Exercise inputs:
+ + + + +

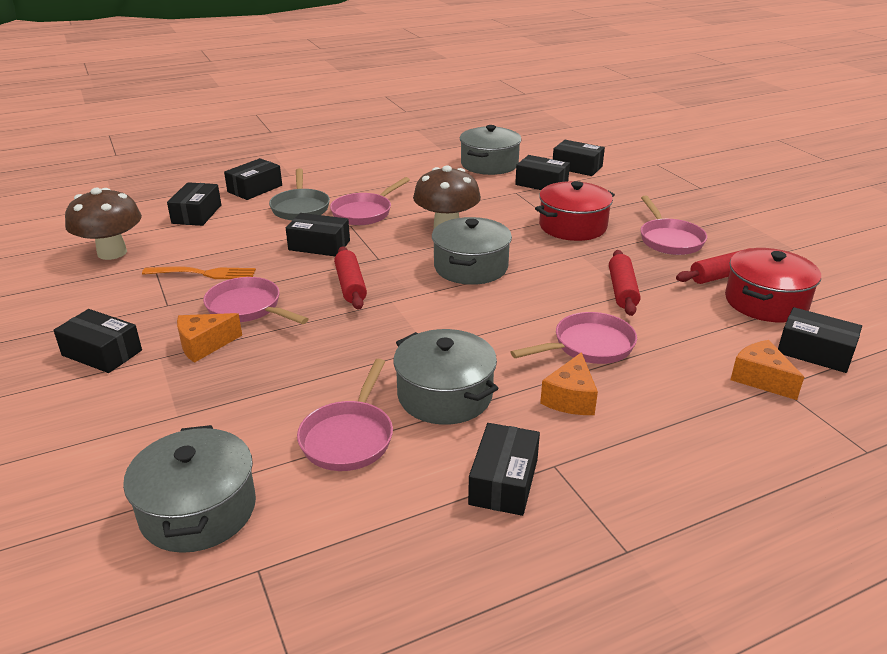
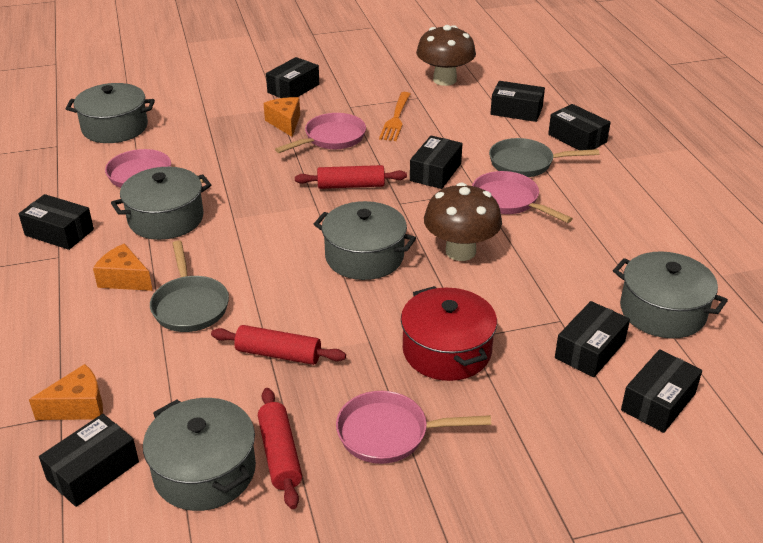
camera: 100 degrees right, 5 degrees up
(588, 346) = (190, 305): pink pan -> grey pan
(765, 302) = (204, 471): red pot -> grey pot

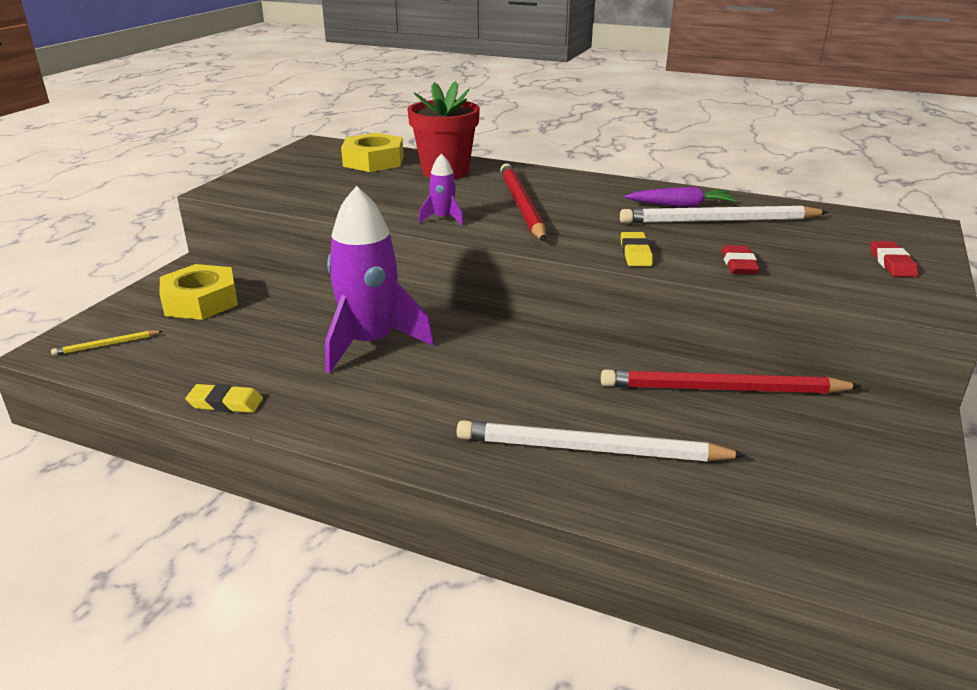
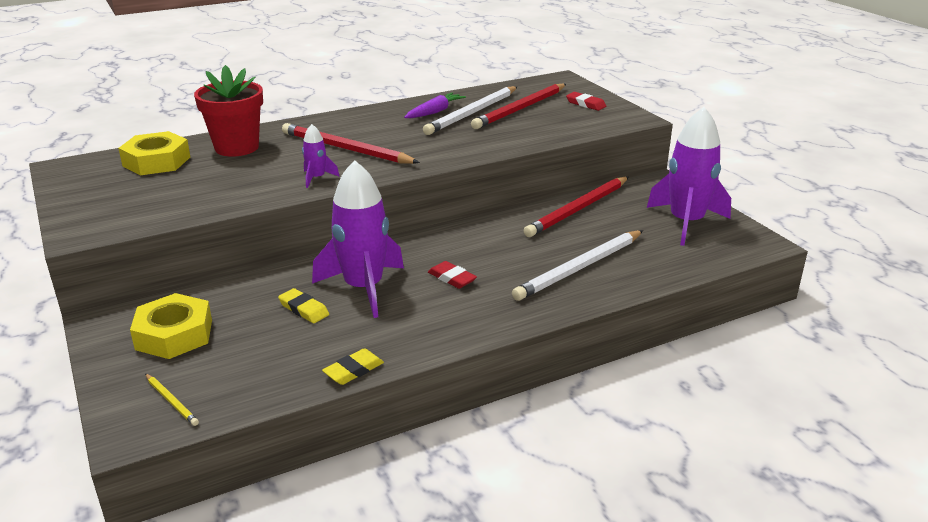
camera: 50 degrees left, 0 degrees up
(106, 345) = (171, 401): yellow pencil -> yellow pencil turned 60 degrees counterclockwise
(635, 253) = (471, 149): yellow eraser -> yellow eraser (304, 309)
(738, 264) = (529, 133): red eraser -> red eraser (452, 278)
(787, 237) = (520, 109): none -> red pencil
(844, 485) = (686, 222): none -> purple rocket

+ + + + +

Your goal:
A faithful copy is required of the lines from the one with "(635, 253) = (471, 149): yellow" through the last line of the data; please add nothing.

Written answer:
(635, 253) = (471, 149): yellow eraser -> yellow eraser (304, 309)
(738, 264) = (529, 133): red eraser -> red eraser (452, 278)
(787, 237) = (520, 109): none -> red pencil
(844, 485) = (686, 222): none -> purple rocket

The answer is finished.